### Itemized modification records
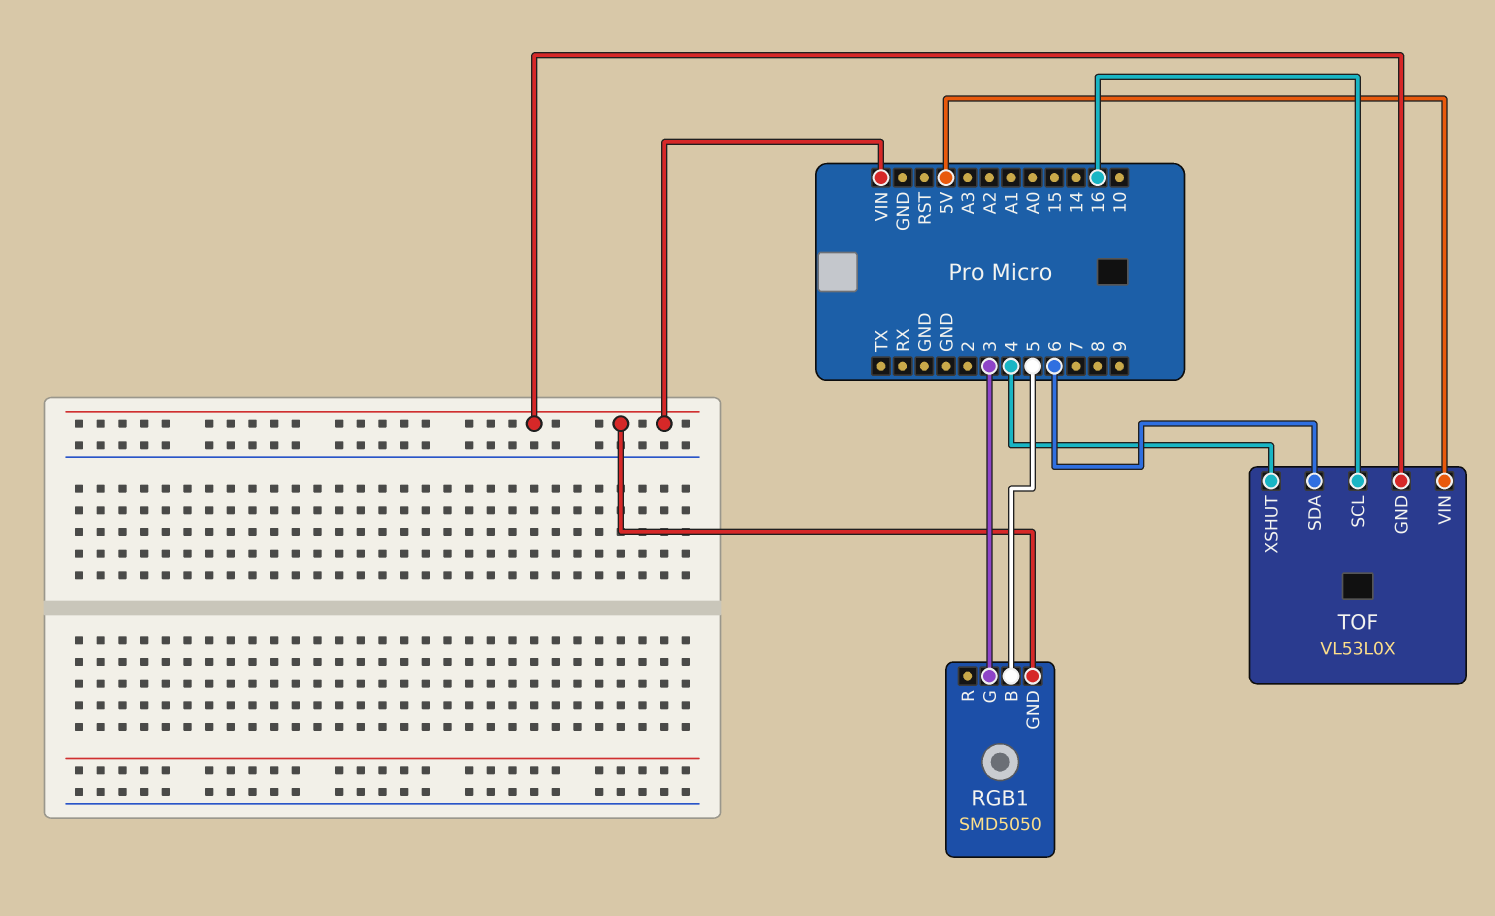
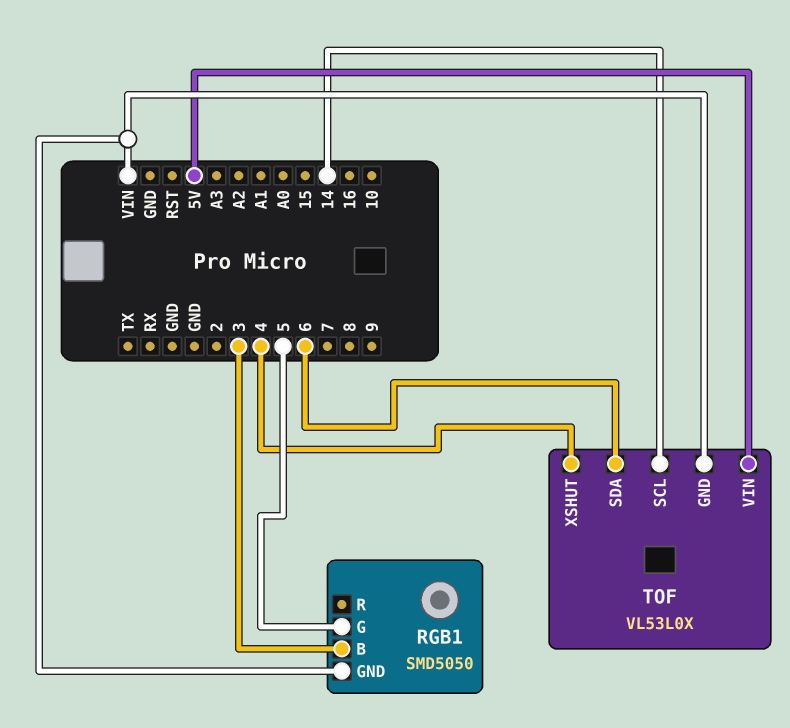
RGB1 pin B: 5 -> 3
RGB1 pin G: 3 -> 5
TOF pin SCL: 16 -> 14

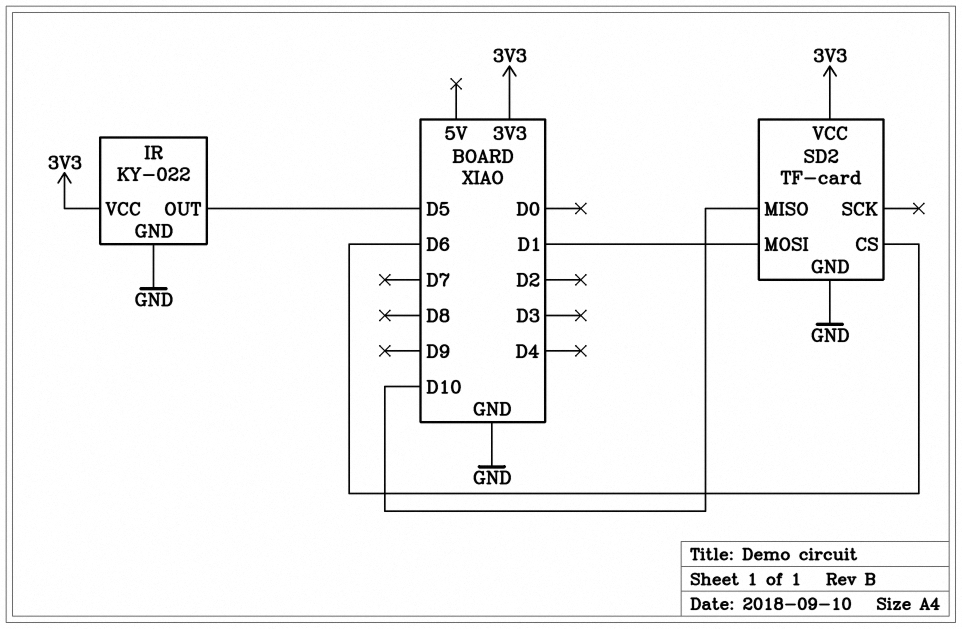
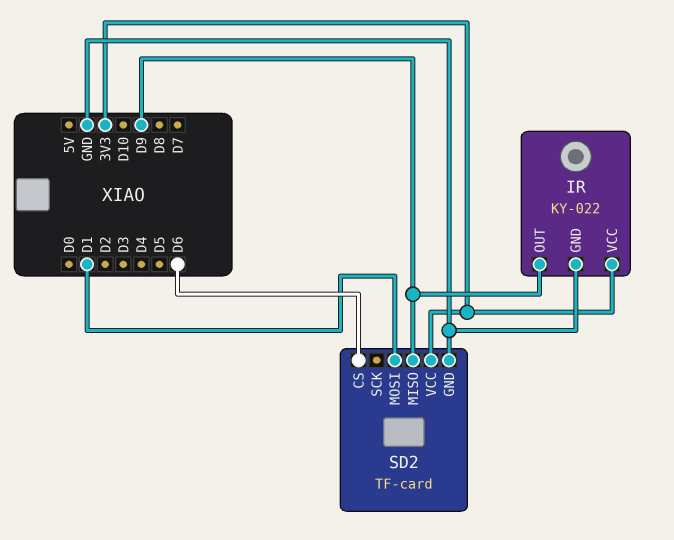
IR pin OUT: D5 -> D9
SD2 pin MISO: D10 -> D9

### What the task requires
Return every record exactly, without the pictures.

### Exercise solution
RGB1 pin B: 5 -> 3
RGB1 pin G: 3 -> 5
TOF pin SCL: 16 -> 14

IR pin OUT: D5 -> D9
SD2 pin MISO: D10 -> D9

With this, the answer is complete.